ACTION ITEM: Lines with the string "AGND" must each be copied from the listing.
· · · ·
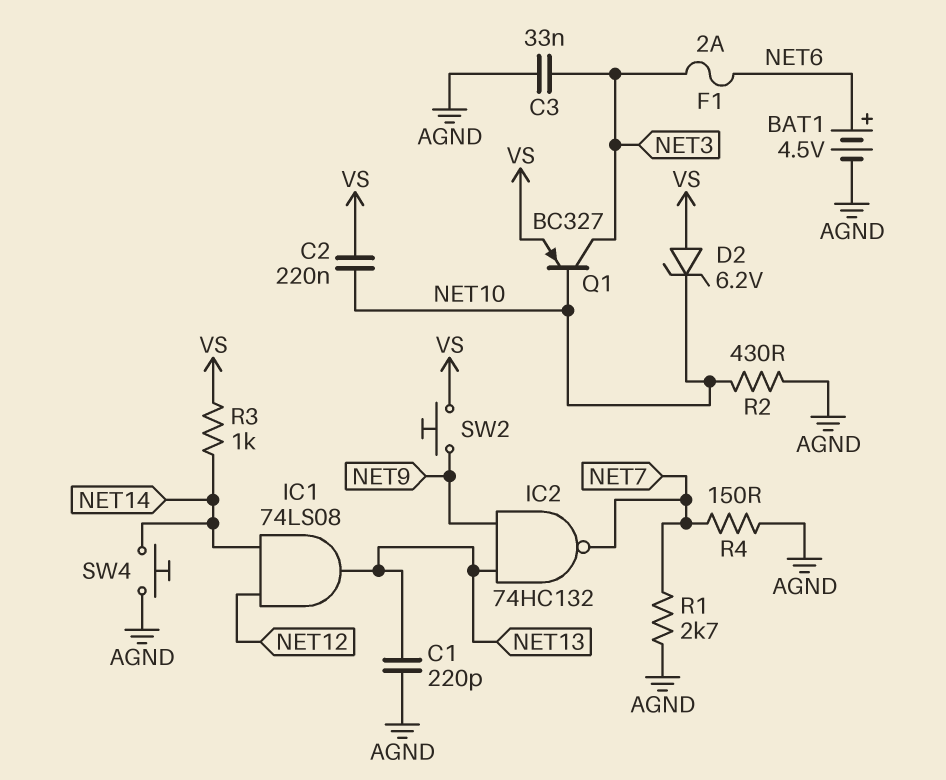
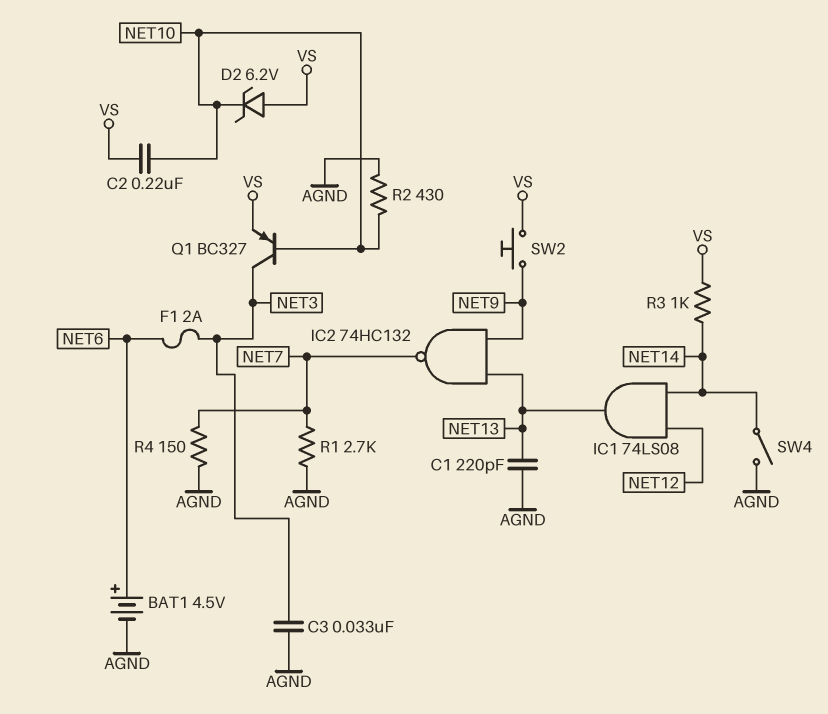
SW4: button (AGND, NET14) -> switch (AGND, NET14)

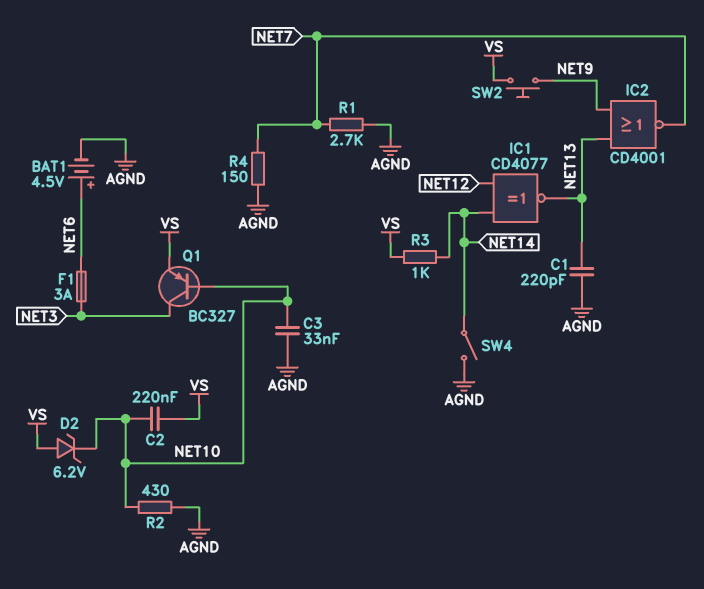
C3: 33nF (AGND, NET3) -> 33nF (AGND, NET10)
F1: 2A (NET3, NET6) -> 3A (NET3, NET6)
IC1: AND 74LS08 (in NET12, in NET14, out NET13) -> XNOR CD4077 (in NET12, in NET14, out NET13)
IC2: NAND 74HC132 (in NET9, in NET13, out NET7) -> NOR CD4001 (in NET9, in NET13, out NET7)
· · · ·
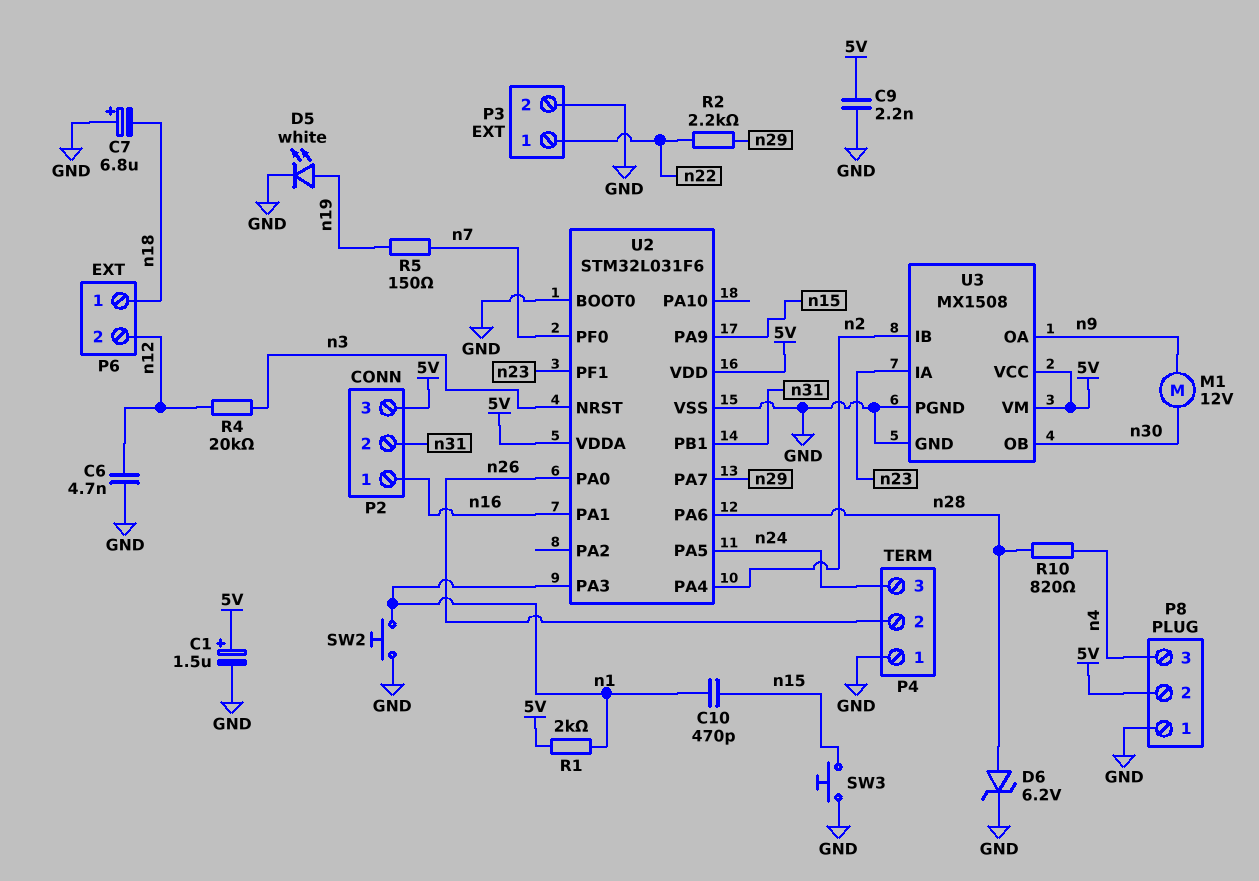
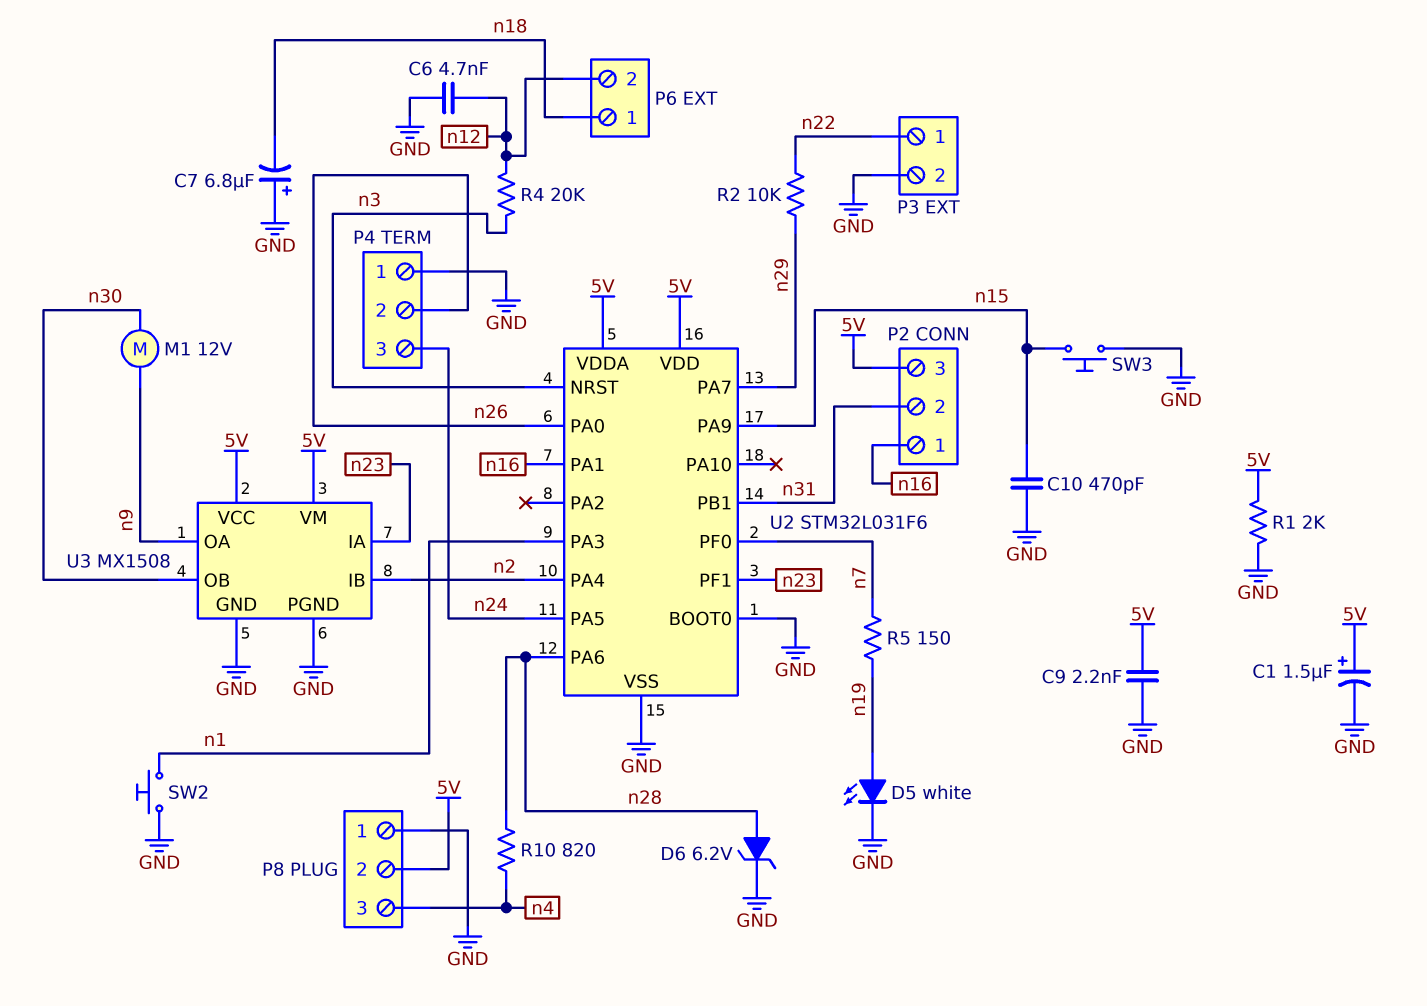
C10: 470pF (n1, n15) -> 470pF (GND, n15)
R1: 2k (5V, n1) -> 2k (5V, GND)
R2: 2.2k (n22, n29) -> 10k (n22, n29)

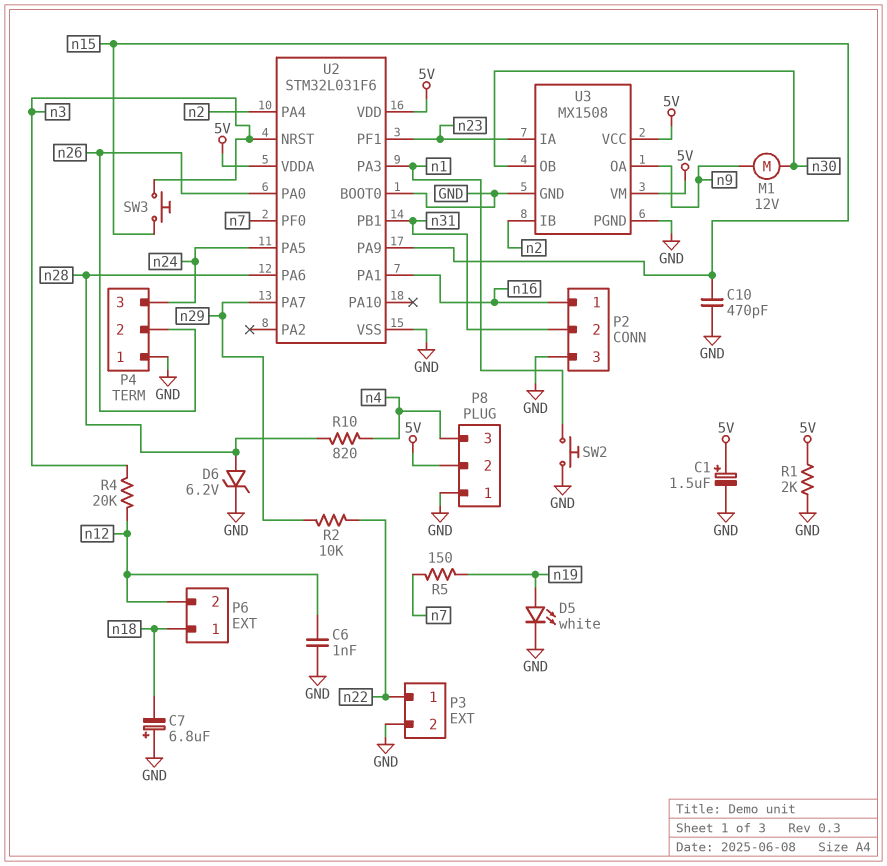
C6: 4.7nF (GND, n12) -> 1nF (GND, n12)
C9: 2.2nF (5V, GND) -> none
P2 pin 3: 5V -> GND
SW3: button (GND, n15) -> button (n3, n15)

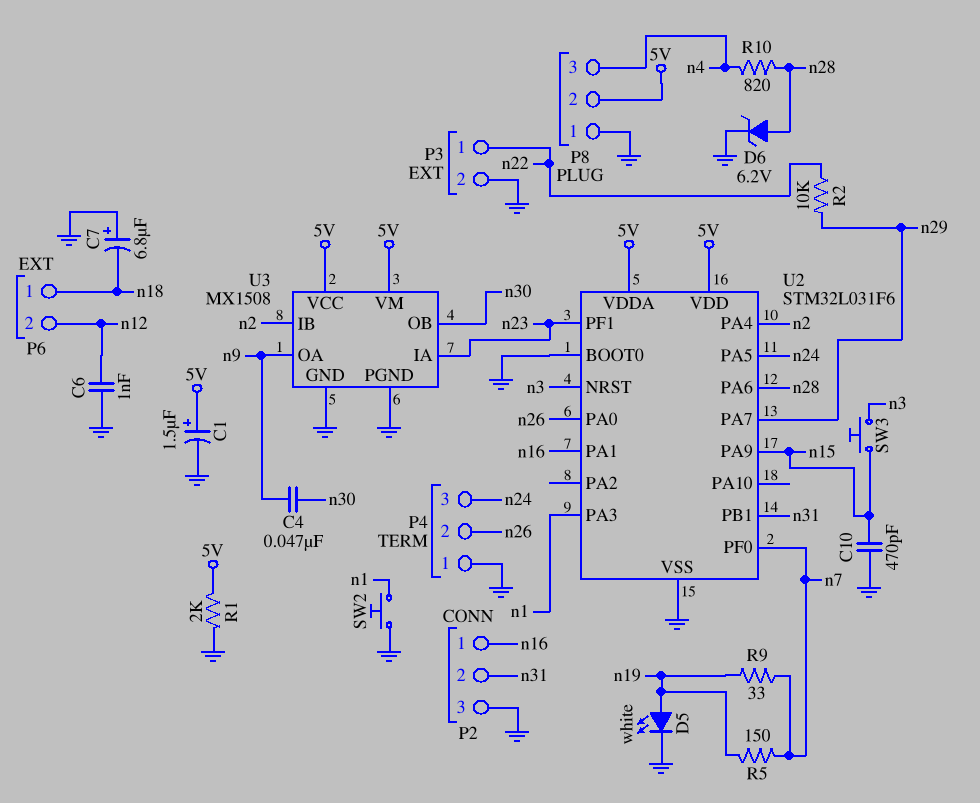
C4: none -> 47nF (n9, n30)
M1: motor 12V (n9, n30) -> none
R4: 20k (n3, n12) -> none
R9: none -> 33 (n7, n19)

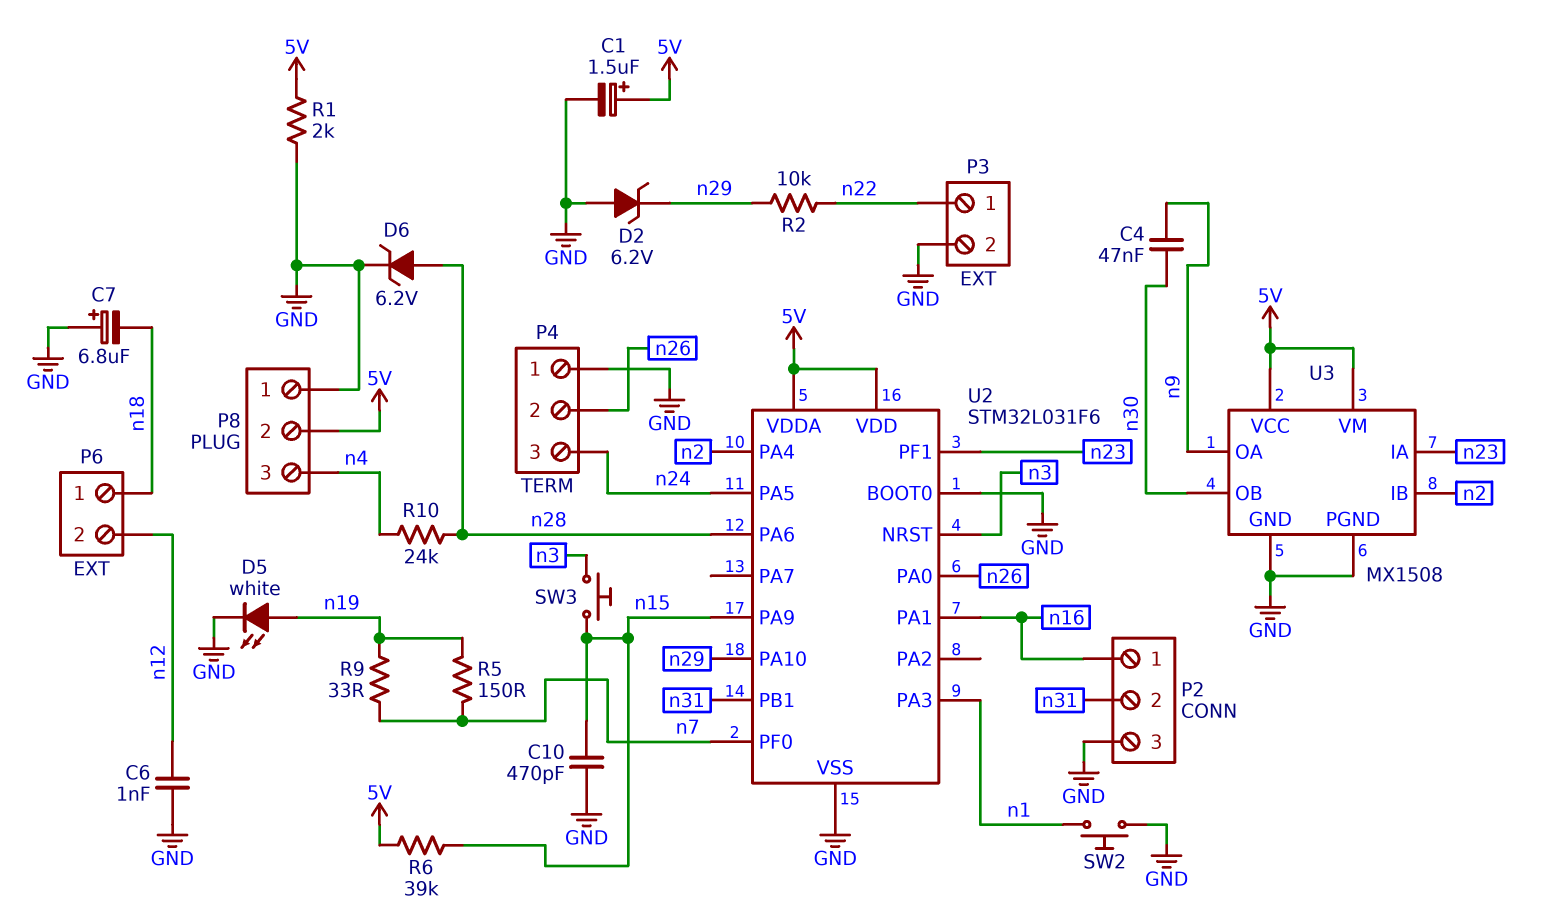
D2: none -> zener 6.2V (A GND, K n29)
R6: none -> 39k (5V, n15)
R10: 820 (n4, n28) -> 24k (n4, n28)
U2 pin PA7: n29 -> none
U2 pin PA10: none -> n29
· · · ·
REPLY TO THE TASK:
SW4: button (AGND, NET14) -> switch (AGND, NET14)
C3: 33nF (AGND, NET3) -> 33nF (AGND, NET10)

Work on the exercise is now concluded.